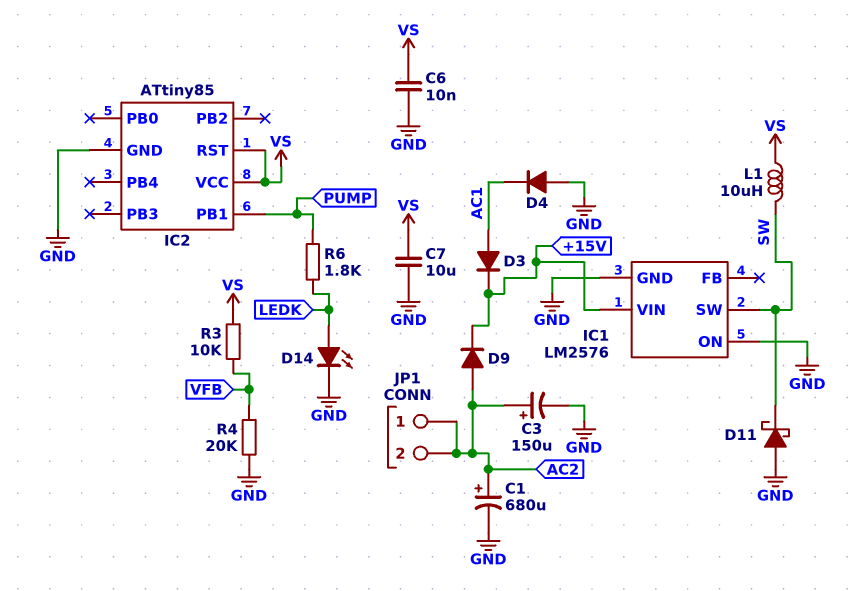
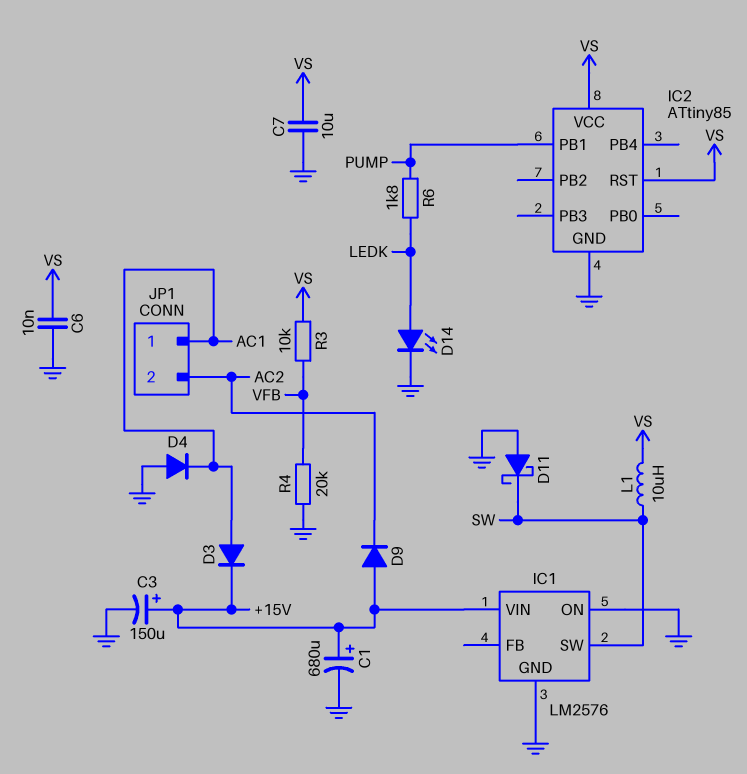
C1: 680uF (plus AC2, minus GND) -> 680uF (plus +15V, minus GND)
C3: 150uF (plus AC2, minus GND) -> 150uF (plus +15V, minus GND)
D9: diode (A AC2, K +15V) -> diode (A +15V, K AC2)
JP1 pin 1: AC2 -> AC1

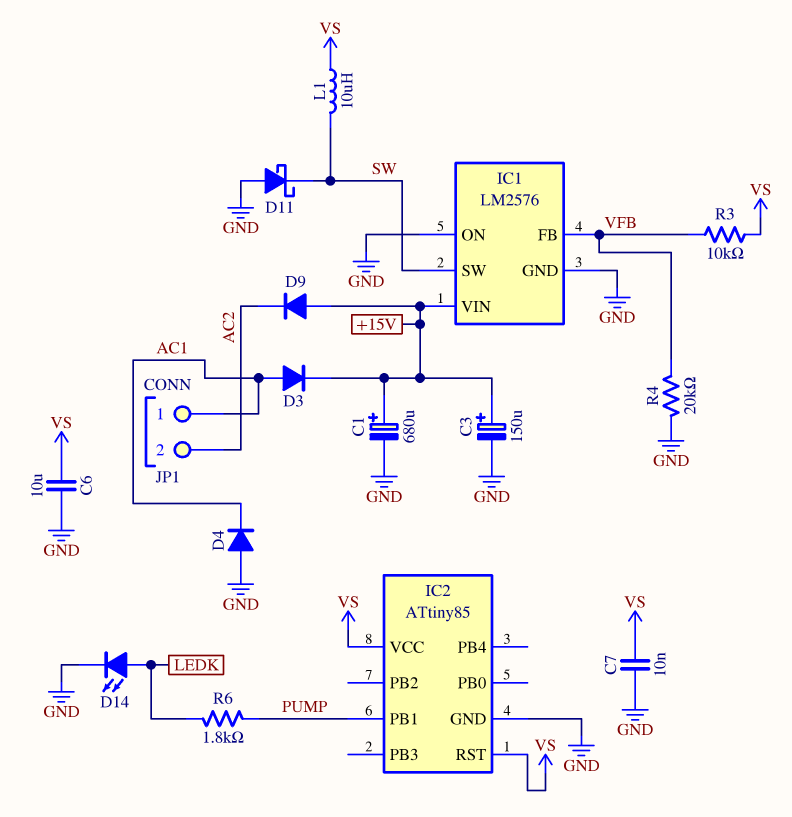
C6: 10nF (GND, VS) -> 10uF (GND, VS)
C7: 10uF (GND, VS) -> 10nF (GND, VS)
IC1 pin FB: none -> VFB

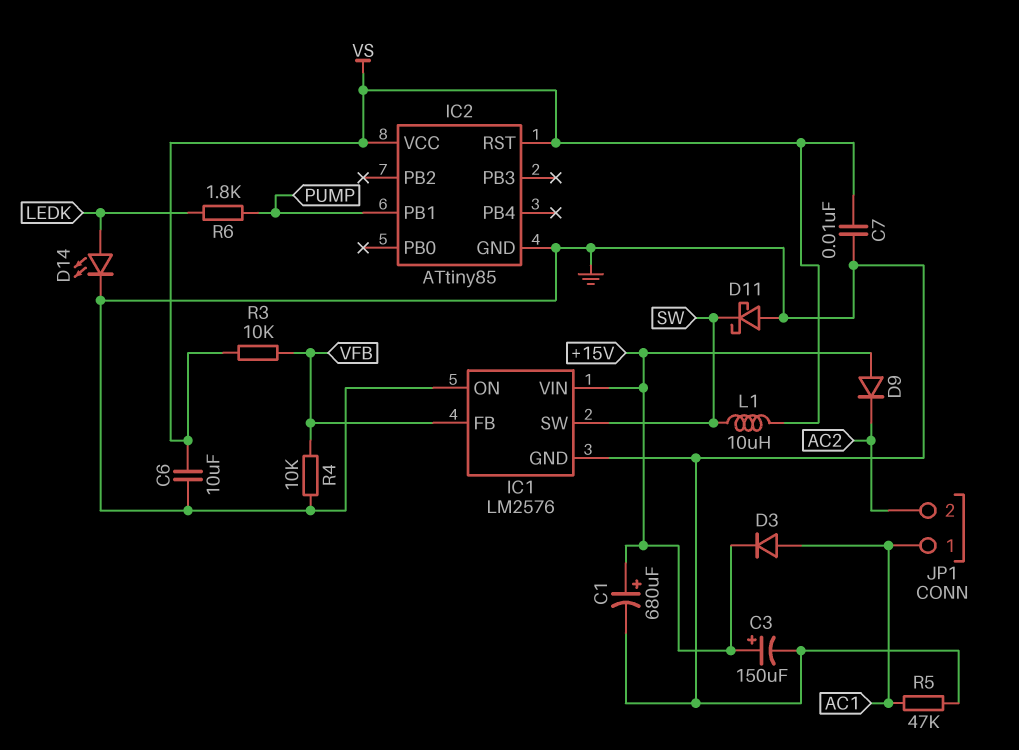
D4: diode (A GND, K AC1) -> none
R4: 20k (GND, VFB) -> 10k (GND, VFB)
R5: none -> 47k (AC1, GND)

---*---

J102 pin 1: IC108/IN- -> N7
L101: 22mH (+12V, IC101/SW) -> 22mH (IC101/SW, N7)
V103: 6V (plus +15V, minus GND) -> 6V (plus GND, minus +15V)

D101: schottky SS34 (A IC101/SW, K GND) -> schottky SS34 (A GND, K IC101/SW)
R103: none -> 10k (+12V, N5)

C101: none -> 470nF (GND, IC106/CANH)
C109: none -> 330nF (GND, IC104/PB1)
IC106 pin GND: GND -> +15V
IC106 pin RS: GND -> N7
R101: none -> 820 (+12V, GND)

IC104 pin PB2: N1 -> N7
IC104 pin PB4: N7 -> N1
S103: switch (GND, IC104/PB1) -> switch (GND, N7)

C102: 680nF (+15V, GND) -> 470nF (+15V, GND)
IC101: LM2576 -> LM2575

---*---

▸ **Description of the task**:
In the listing above, find the line containing "JP1 pin 1: AC2 -> AC1" and the line containing "R5: none -> 47k (AC1, GND)". Print those two lines and every line between them exactly, with no pictures.

▸ **Final answer**:
JP1 pin 1: AC2 -> AC1

C6: 10nF (GND, VS) -> 10uF (GND, VS)
C7: 10uF (GND, VS) -> 10nF (GND, VS)
IC1 pin FB: none -> VFB

D4: diode (A GND, K AC1) -> none
R4: 20k (GND, VFB) -> 10k (GND, VFB)
R5: none -> 47k (AC1, GND)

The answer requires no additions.